### Dataset excerpts
---
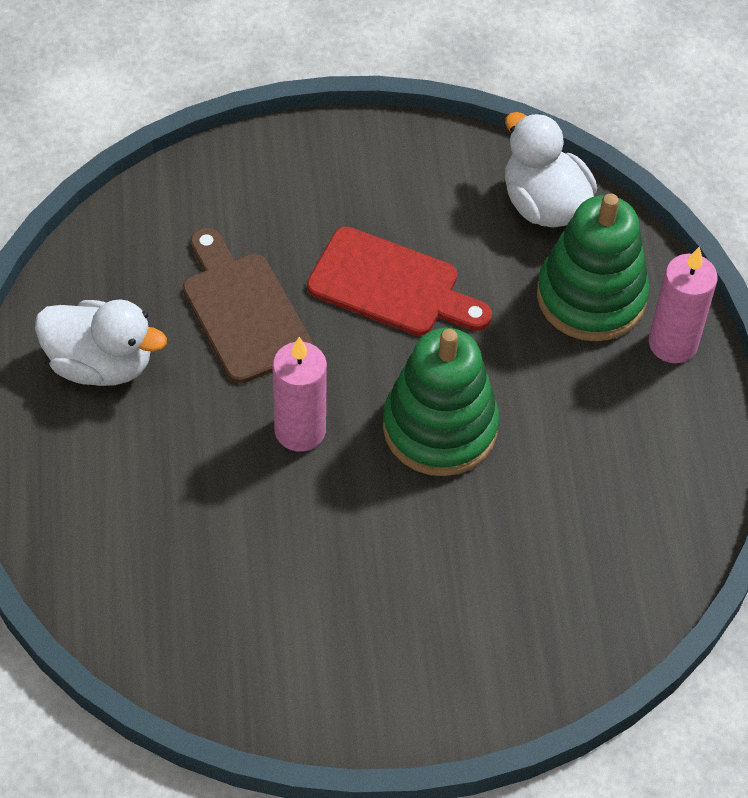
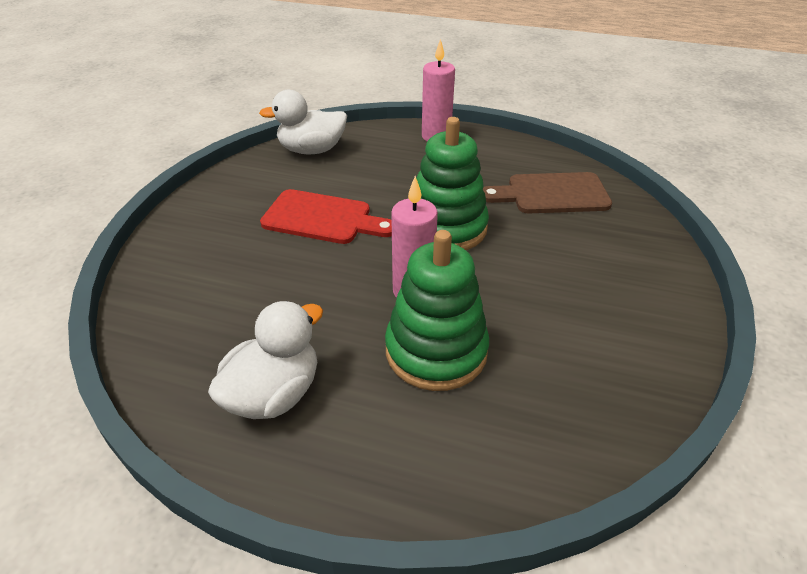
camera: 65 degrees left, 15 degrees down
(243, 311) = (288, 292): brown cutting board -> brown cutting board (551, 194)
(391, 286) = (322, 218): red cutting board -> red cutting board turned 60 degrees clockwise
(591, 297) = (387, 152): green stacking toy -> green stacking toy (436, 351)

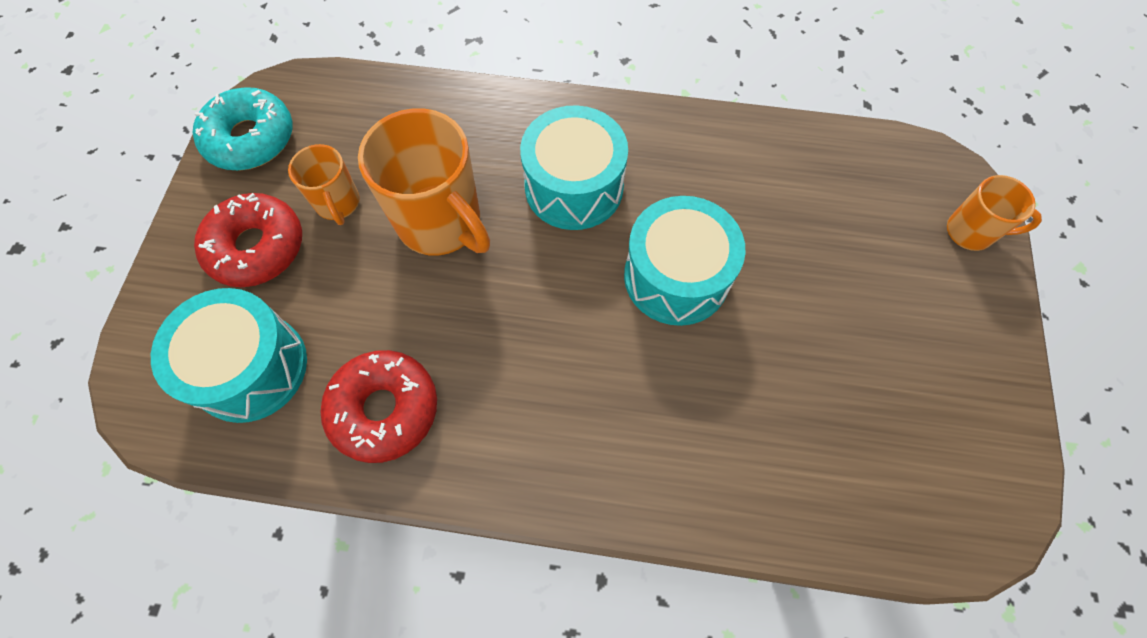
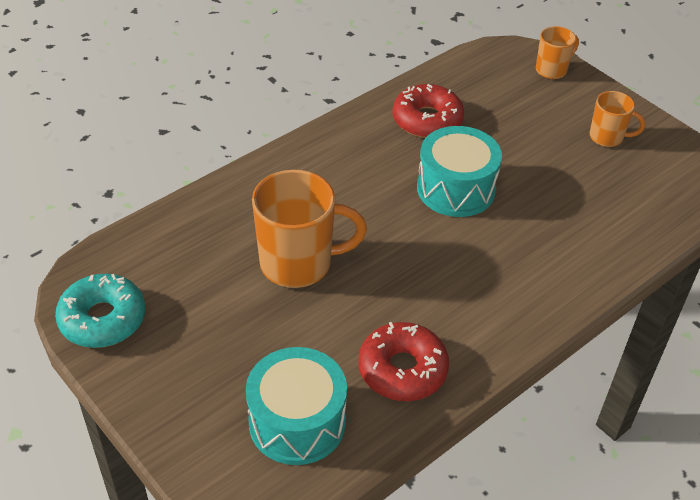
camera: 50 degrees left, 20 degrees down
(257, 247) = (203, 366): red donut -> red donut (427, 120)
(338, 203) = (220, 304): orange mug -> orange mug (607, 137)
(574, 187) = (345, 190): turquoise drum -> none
---
### Exercise directions
Every line from the one with "(391, 286) = (322, 218): red" to the end of the records above should be restated word for word, and no picture belongs in the copy.

### Solved exercise
(391, 286) = (322, 218): red cutting board -> red cutting board turned 60 degrees clockwise
(591, 297) = (387, 152): green stacking toy -> green stacking toy (436, 351)

camera: 50 degrees left, 20 degrees down
(257, 247) = (203, 366): red donut -> red donut (427, 120)
(338, 203) = (220, 304): orange mug -> orange mug (607, 137)
(574, 187) = (345, 190): turquoise drum -> none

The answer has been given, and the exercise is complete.